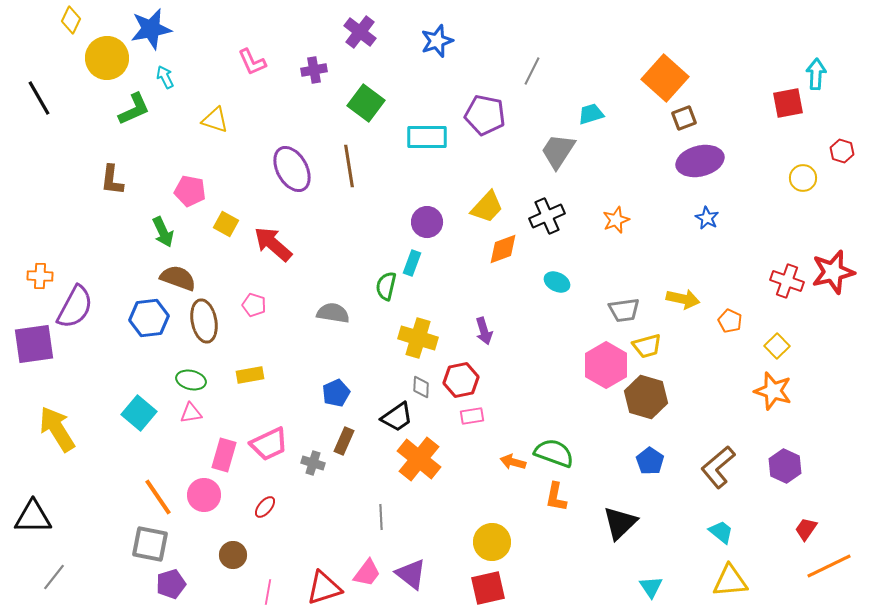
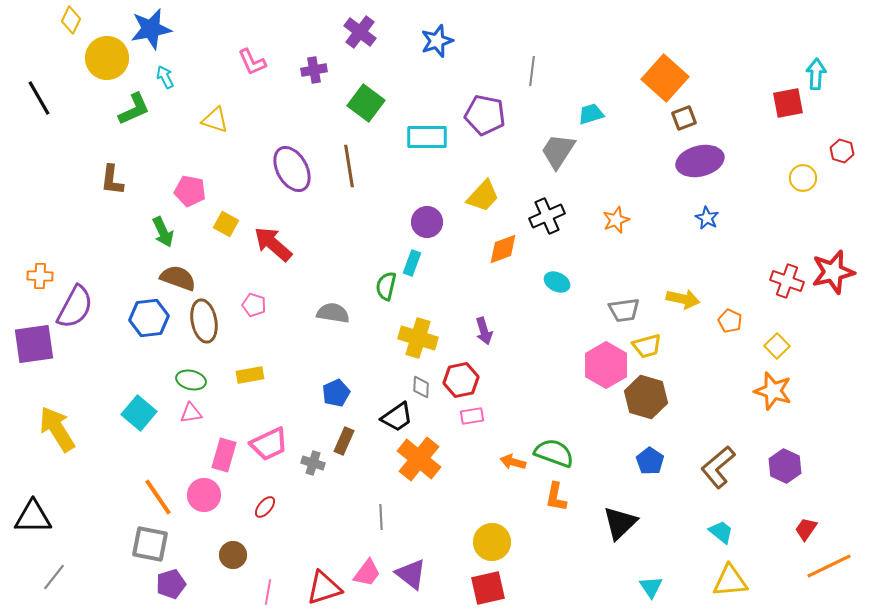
gray line at (532, 71): rotated 20 degrees counterclockwise
yellow trapezoid at (487, 207): moved 4 px left, 11 px up
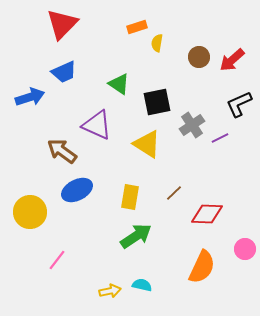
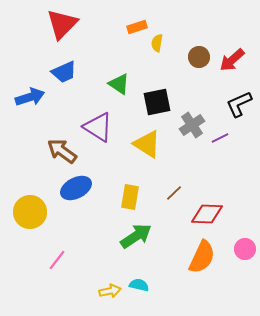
purple triangle: moved 1 px right, 2 px down; rotated 8 degrees clockwise
blue ellipse: moved 1 px left, 2 px up
orange semicircle: moved 10 px up
cyan semicircle: moved 3 px left
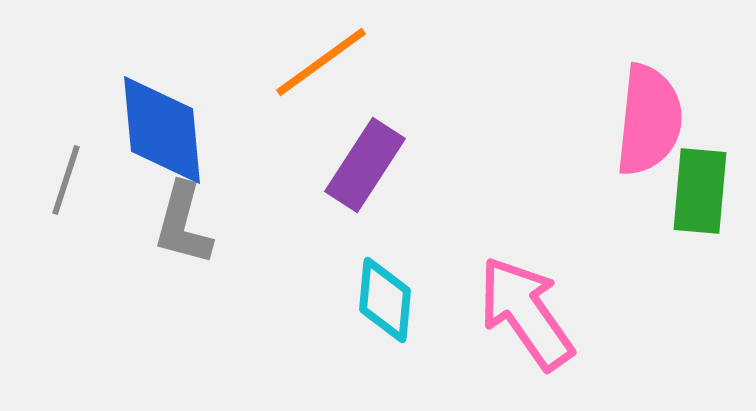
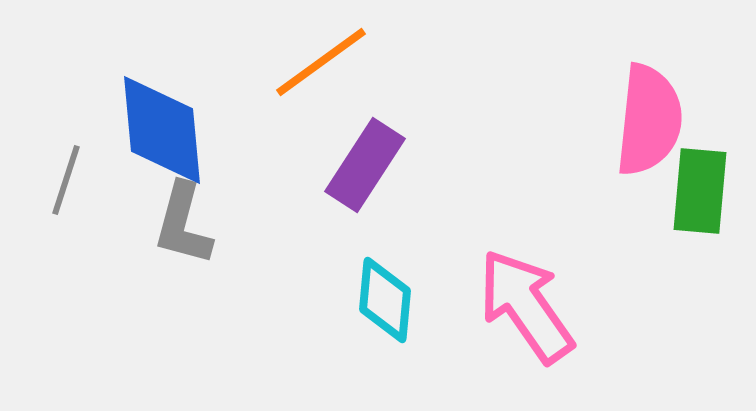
pink arrow: moved 7 px up
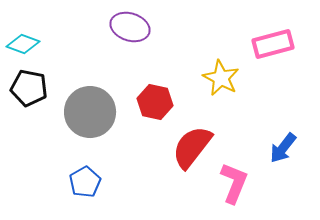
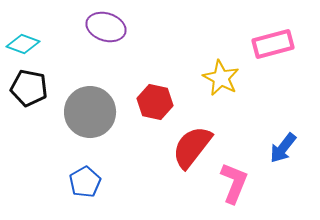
purple ellipse: moved 24 px left
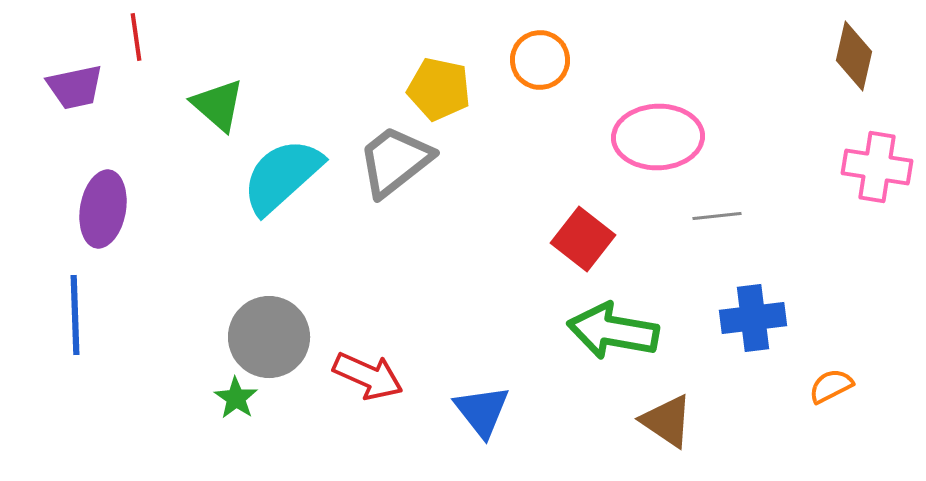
+ + +
▸ WHAT THE EXERCISE ASKS
Scan the material for the word "moved". Return every line where it is found.

▸ EXPECTED ANSWER
yellow trapezoid at (487, 207): moved 4 px left, 11 px up
purple triangle: moved 1 px right, 2 px down; rotated 8 degrees clockwise
blue ellipse: moved 1 px left, 2 px up
orange semicircle: moved 10 px up
cyan semicircle: moved 3 px left
pink arrow: moved 7 px up
purple ellipse: moved 24 px left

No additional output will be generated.